-- Problem statement --
Take each line of the records below that contains the string "Pilz" and copy it.

-------- Input data --------

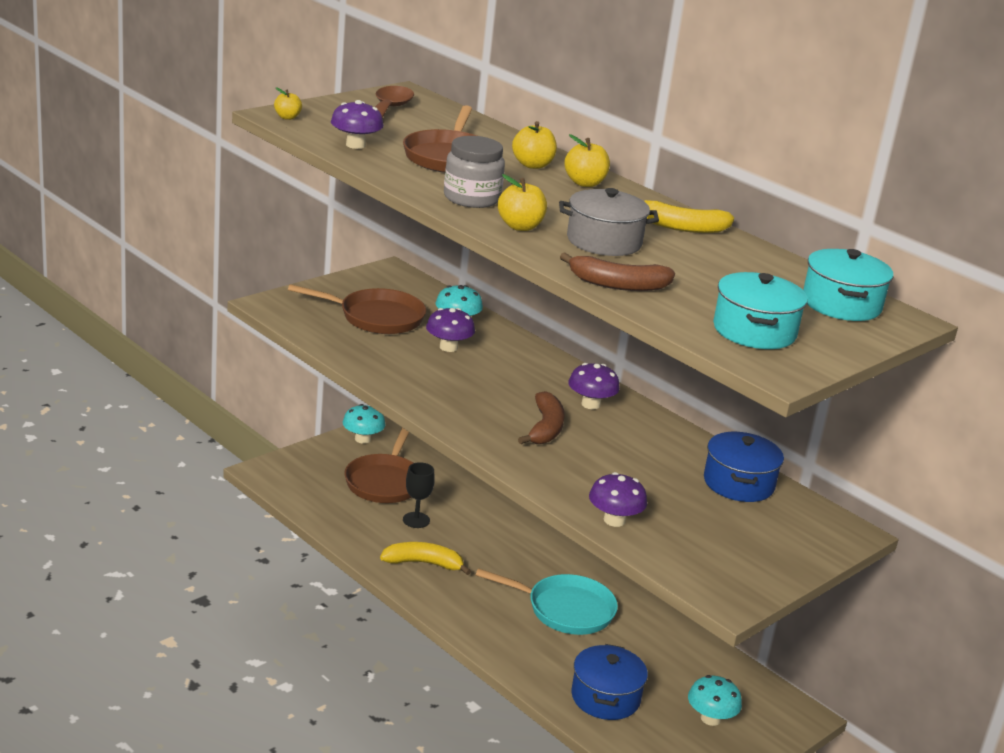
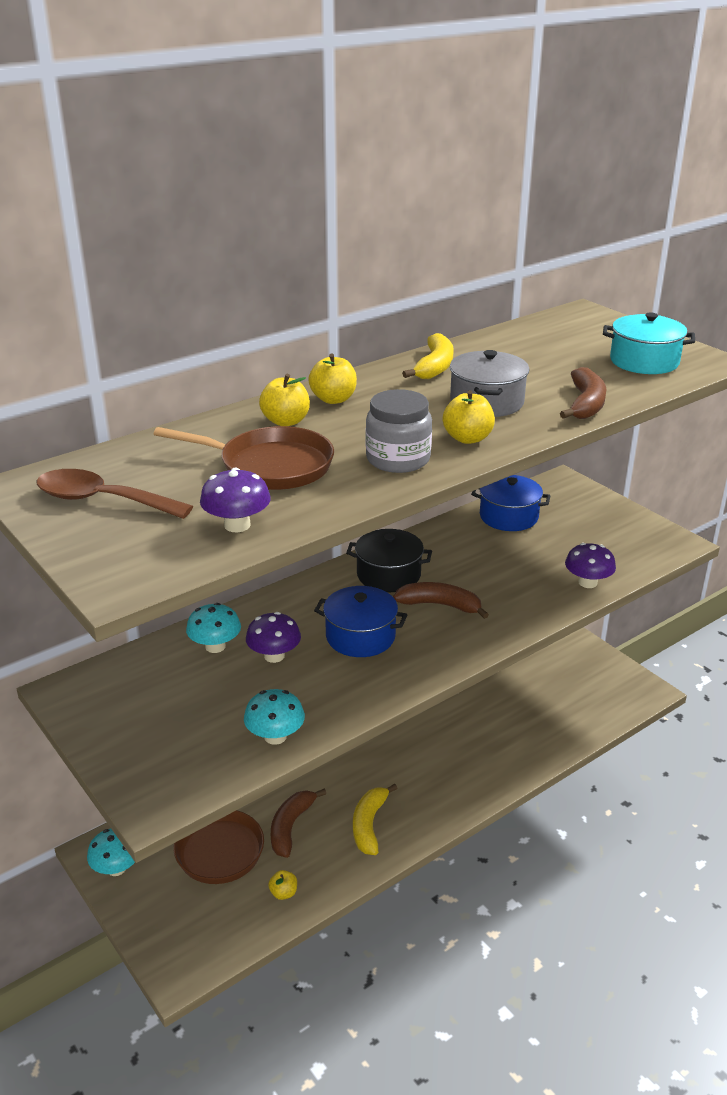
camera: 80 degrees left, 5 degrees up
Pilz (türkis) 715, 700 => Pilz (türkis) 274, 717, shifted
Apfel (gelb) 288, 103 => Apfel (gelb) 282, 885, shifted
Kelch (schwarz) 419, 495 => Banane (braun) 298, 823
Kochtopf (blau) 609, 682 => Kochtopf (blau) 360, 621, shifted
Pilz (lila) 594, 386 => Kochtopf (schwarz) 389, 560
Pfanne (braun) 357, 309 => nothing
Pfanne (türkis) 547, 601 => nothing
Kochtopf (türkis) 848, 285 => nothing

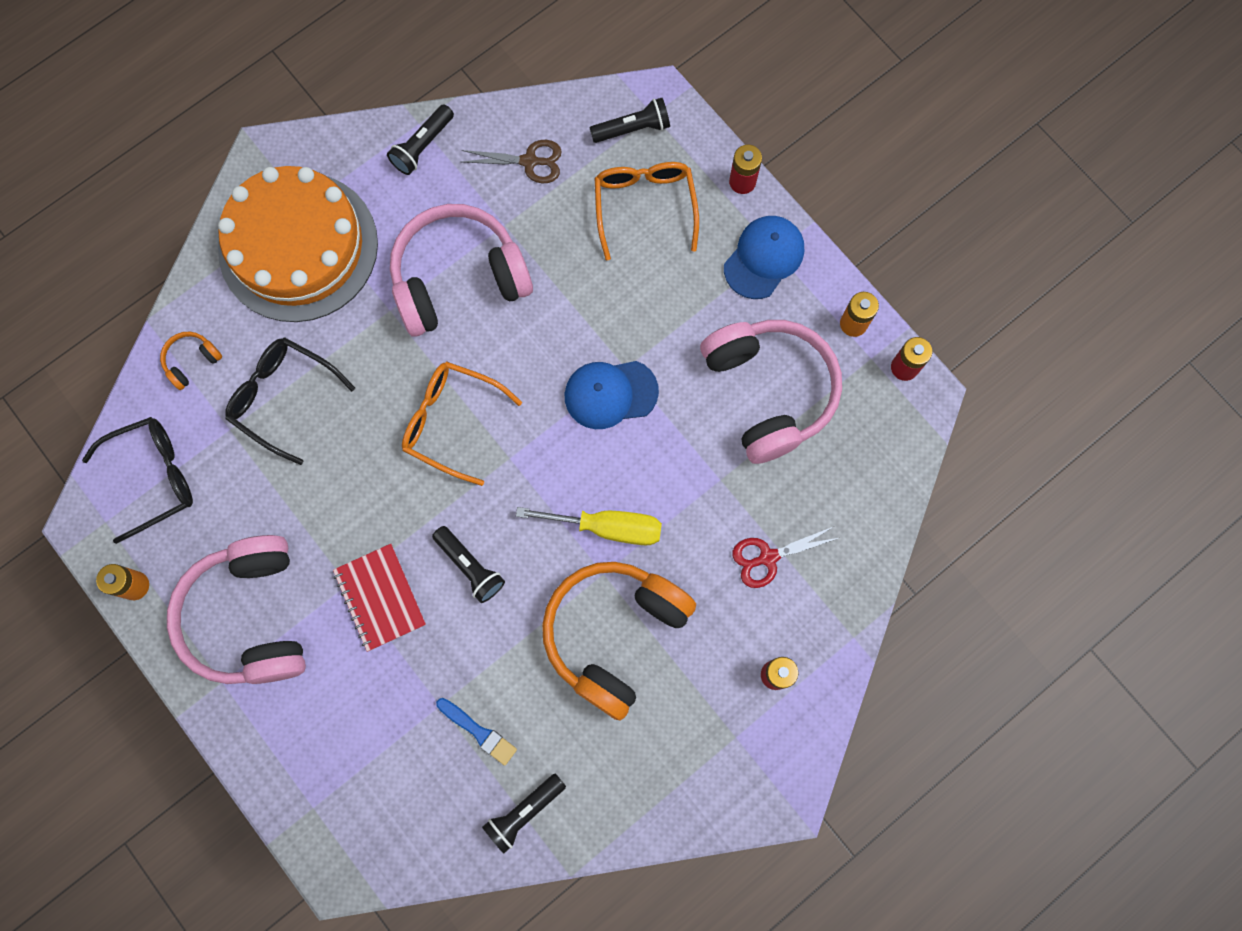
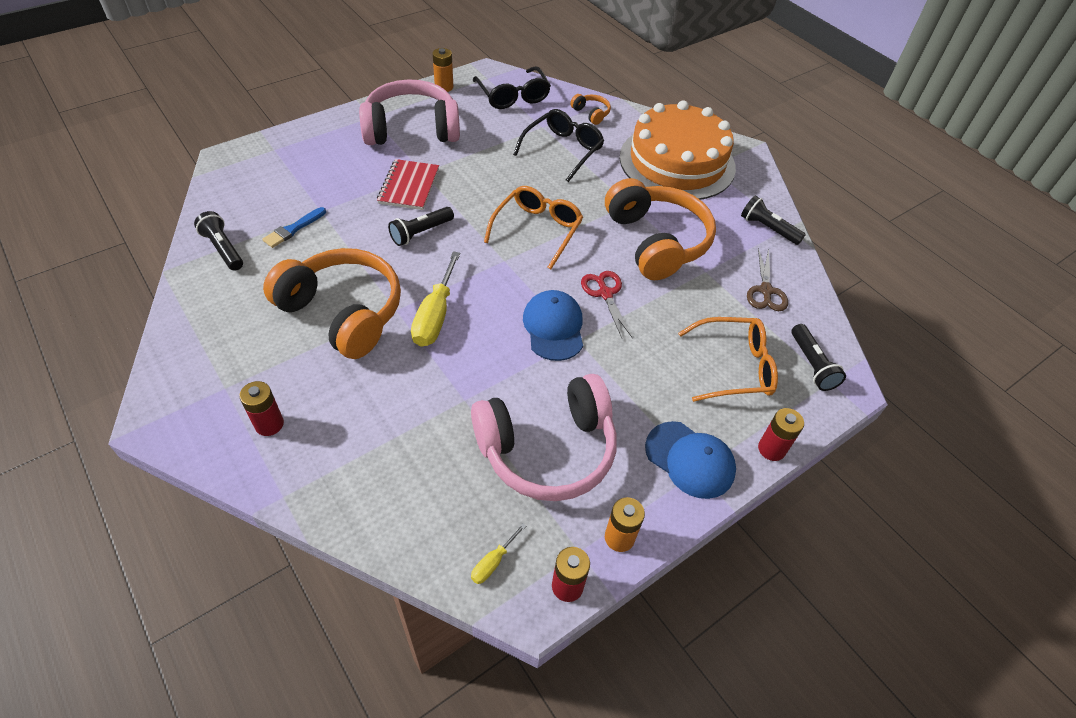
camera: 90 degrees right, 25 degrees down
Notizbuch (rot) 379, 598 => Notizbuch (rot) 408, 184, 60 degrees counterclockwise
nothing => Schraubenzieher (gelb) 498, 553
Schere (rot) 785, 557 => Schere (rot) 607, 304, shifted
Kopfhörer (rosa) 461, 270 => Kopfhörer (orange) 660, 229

--------

-- Output --
Pilz (türkis) 715, 700 => Pilz (türkis) 274, 717, shifted
Pilz (lila) 594, 386 => Kochtopf (schwarz) 389, 560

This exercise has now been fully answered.